[Provided records]
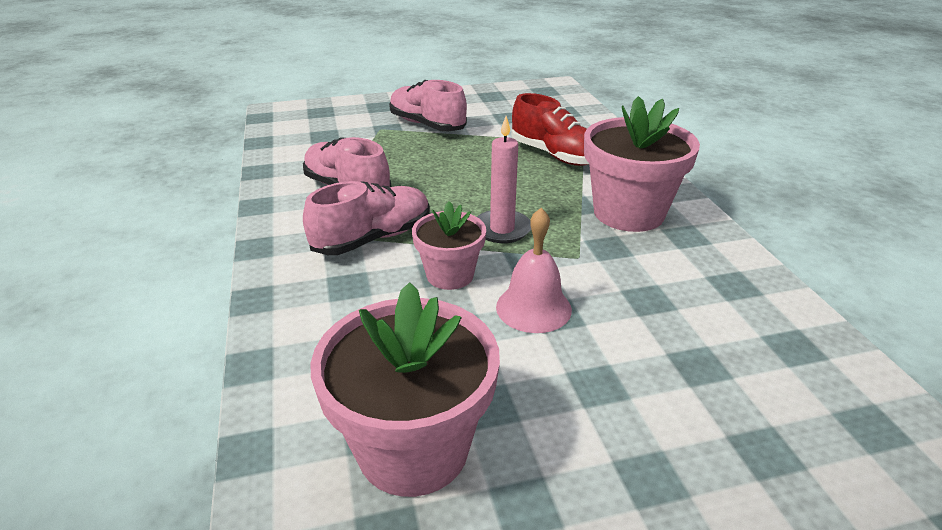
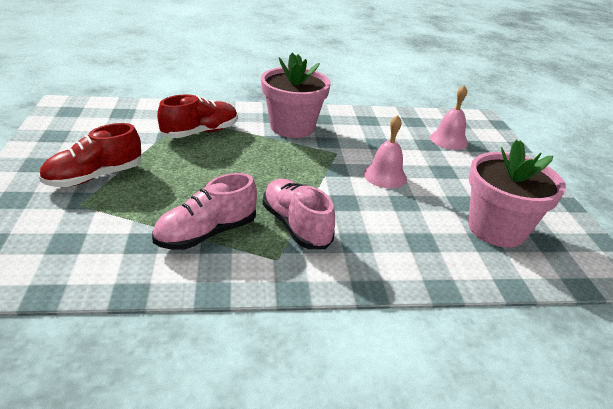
camera: 85 degrees left, 0 degrees up
(427, 125) = (94, 177): pink shoe -> red shoe
(450, 275) = (349, 198): pink flower pot -> none
(502, 229) = (298, 171): pink candle -> none
(750, 401) = (448, 140): none -> pink bell

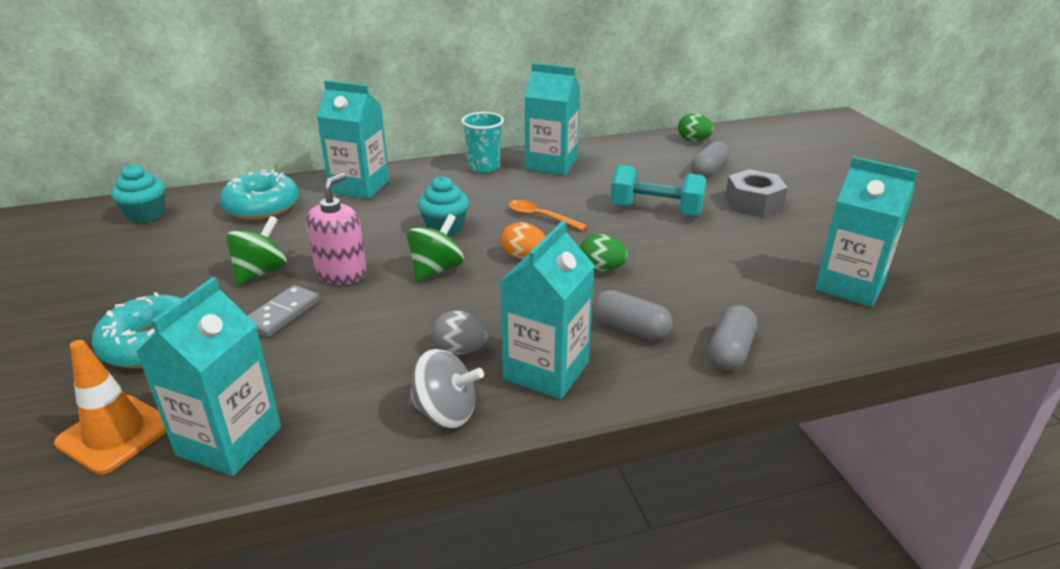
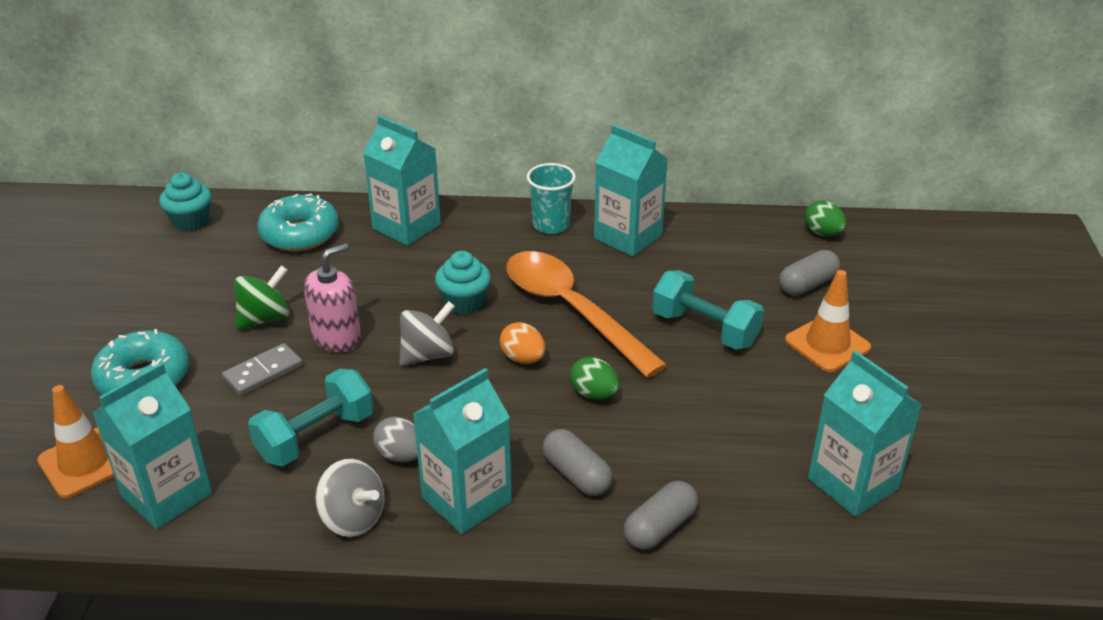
camera: 20 degrees right, 5 degrees up
(366, 354) = (315, 436): none -> turquoise dumbbell
(436, 270) = (428, 354): green spinning top -> grey spinning top
(540, 217) = (571, 310): orange spoon -> orange spoon, size x2.23
(753, 203) = (827, 344): grey nut -> orange traffic cone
[/Provided records]
A verbatim reproduction of each entry is expected, with every picture omitted.

camera: 85 degrees left, 0 degrees up
(427, 125) = (94, 177): pink shoe -> red shoe
(450, 275) = (349, 198): pink flower pot -> none
(502, 229) = (298, 171): pink candle -> none
(750, 401) = (448, 140): none -> pink bell

camera: 20 degrees right, 5 degrees up
(366, 354) = (315, 436): none -> turquoise dumbbell
(436, 270) = (428, 354): green spinning top -> grey spinning top
(540, 217) = (571, 310): orange spoon -> orange spoon, size x2.23
(753, 203) = (827, 344): grey nut -> orange traffic cone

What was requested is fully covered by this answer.